*Source data*
<<<<

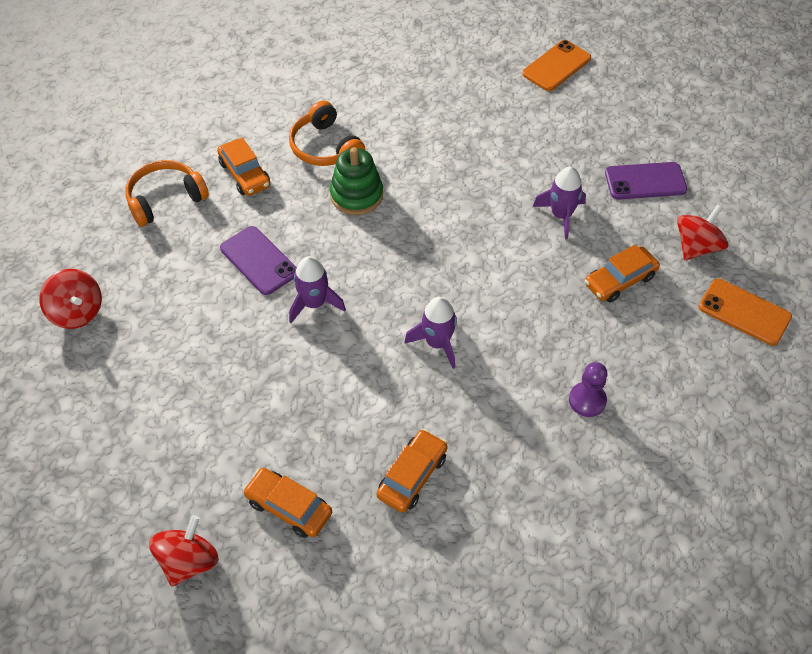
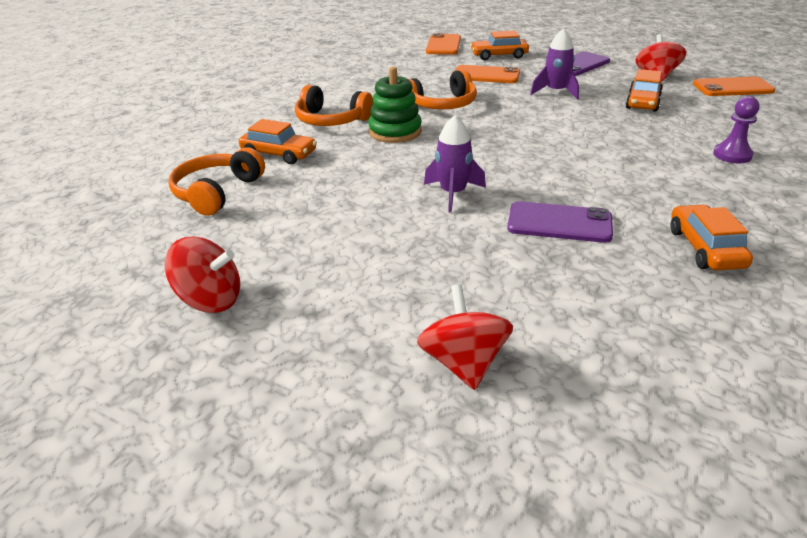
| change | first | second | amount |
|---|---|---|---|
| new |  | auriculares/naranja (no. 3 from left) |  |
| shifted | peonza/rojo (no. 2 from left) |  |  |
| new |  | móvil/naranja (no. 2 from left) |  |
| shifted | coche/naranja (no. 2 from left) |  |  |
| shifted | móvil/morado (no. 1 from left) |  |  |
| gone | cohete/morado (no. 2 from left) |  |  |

>>>>

*Directions for this task*
The word "from" appears in some lines of the listing. Give the number of those lines, and only that.

*Response to this exercise*
6